Work request:
Each line below that carries the string "brown" must appear in the answer.

Before-and-after object lists:
***

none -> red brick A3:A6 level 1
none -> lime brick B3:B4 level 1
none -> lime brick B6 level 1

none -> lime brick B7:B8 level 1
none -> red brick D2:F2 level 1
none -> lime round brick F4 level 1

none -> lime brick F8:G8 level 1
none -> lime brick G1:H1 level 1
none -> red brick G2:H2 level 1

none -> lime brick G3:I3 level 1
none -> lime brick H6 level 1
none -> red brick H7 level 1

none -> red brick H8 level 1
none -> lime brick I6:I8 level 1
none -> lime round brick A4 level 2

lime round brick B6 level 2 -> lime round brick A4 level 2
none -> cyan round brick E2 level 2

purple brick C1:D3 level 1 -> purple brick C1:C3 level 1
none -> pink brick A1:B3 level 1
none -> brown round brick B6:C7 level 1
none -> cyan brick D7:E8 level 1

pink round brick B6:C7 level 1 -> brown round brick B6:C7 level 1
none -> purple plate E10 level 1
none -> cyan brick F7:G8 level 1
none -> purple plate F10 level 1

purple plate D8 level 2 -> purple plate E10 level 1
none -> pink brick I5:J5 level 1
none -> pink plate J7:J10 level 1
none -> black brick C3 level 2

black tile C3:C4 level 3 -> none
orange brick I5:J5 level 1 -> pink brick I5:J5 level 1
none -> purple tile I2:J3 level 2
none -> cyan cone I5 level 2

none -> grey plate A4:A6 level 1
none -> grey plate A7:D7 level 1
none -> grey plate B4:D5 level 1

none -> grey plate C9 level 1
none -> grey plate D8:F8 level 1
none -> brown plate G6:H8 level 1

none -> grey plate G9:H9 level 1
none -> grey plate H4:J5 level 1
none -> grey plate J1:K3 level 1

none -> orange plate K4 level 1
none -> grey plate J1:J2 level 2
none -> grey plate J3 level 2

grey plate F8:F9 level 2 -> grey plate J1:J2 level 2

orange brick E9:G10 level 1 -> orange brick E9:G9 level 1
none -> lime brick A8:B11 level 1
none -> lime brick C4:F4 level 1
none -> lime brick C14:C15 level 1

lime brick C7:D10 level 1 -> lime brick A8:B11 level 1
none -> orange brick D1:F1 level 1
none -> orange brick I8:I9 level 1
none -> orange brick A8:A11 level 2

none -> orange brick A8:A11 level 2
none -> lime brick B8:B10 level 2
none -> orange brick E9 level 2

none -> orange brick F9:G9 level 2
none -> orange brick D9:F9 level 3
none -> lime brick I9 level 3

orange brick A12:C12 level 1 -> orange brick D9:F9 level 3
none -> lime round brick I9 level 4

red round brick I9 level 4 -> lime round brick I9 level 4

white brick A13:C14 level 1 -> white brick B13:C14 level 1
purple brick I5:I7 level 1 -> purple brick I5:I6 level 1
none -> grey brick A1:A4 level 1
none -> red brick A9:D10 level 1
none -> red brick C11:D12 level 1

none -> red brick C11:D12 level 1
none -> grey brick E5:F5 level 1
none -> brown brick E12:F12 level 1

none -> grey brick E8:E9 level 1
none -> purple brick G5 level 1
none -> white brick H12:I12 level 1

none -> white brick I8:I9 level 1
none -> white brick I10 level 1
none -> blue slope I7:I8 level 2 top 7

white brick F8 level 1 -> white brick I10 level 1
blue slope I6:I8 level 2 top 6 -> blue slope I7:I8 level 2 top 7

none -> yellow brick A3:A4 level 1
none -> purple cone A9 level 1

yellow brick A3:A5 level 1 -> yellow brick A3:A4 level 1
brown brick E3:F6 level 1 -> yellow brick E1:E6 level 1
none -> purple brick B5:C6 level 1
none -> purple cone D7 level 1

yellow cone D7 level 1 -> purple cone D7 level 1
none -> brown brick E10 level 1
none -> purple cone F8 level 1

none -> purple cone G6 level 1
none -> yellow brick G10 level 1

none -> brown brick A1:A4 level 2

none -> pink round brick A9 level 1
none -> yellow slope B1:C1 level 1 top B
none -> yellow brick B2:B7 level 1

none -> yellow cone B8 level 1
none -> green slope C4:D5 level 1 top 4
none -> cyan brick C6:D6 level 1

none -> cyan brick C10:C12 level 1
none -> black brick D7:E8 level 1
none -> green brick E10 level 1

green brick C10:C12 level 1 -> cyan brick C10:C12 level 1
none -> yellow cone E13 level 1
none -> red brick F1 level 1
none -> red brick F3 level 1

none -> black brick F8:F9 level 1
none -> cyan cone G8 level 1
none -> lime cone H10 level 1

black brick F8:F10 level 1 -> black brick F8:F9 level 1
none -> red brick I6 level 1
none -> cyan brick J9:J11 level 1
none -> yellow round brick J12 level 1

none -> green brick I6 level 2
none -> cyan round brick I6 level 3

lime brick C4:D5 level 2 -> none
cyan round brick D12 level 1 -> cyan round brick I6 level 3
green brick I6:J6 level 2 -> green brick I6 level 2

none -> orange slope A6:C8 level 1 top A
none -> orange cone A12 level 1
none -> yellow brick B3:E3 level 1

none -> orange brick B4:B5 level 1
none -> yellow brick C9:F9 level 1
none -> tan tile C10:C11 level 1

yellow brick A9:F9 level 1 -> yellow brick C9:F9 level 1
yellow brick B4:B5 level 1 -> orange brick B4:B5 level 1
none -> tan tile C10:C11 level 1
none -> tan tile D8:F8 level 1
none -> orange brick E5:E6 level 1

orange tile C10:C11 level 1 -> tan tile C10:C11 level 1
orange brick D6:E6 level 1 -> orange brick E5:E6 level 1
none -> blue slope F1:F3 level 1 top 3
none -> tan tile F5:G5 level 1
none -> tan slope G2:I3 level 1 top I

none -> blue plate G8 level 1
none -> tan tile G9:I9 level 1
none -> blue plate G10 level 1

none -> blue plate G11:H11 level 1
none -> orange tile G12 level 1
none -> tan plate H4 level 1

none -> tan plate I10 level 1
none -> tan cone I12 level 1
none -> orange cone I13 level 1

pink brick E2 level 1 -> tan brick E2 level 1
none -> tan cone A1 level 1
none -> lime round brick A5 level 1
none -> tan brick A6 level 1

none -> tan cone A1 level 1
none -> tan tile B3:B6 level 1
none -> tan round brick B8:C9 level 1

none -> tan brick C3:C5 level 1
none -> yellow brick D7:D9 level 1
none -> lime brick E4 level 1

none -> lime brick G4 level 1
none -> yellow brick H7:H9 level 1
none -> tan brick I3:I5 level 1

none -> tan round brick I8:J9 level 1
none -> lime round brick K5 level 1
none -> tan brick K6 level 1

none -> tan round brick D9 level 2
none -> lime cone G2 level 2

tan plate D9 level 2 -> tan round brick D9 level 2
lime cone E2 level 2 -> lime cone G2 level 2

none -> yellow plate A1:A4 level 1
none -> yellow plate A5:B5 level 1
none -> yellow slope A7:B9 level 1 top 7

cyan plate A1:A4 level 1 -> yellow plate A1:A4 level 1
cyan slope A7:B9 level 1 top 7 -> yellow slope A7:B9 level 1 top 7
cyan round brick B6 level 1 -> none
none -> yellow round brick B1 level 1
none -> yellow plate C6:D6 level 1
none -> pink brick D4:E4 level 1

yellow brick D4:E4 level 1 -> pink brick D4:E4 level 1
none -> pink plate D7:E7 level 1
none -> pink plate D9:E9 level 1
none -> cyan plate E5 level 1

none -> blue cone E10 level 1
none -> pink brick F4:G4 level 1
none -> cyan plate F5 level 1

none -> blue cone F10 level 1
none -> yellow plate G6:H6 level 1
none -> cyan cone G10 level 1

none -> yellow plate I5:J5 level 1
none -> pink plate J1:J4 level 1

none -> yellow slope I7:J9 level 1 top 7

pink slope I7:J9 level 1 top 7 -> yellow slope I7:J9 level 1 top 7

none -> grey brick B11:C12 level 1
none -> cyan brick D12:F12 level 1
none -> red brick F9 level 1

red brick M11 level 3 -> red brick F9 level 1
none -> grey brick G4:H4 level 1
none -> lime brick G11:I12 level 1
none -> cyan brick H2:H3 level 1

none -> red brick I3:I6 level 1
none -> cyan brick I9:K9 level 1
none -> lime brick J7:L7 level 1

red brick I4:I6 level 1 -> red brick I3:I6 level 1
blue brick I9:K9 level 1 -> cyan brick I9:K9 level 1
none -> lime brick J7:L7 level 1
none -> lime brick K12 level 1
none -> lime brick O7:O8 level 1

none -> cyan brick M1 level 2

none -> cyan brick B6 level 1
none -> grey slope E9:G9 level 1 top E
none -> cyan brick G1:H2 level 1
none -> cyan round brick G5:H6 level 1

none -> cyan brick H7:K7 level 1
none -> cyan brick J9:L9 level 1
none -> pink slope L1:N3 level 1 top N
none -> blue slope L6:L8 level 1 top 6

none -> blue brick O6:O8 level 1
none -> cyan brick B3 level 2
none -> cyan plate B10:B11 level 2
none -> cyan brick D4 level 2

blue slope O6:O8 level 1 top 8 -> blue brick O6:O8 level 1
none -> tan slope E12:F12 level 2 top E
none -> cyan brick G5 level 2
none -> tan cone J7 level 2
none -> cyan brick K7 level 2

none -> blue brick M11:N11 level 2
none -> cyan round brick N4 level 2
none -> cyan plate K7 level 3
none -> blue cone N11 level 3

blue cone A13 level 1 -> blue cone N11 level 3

***

Output:
none -> brown round brick B6:C7 level 1
pink round brick B6:C7 level 1 -> brown round brick B6:C7 level 1
none -> brown plate G6:H8 level 1
none -> brown brick E12:F12 level 1
brown brick E3:F6 level 1 -> yellow brick E1:E6 level 1
none -> brown brick E10 level 1
none -> brown brick A1:A4 level 2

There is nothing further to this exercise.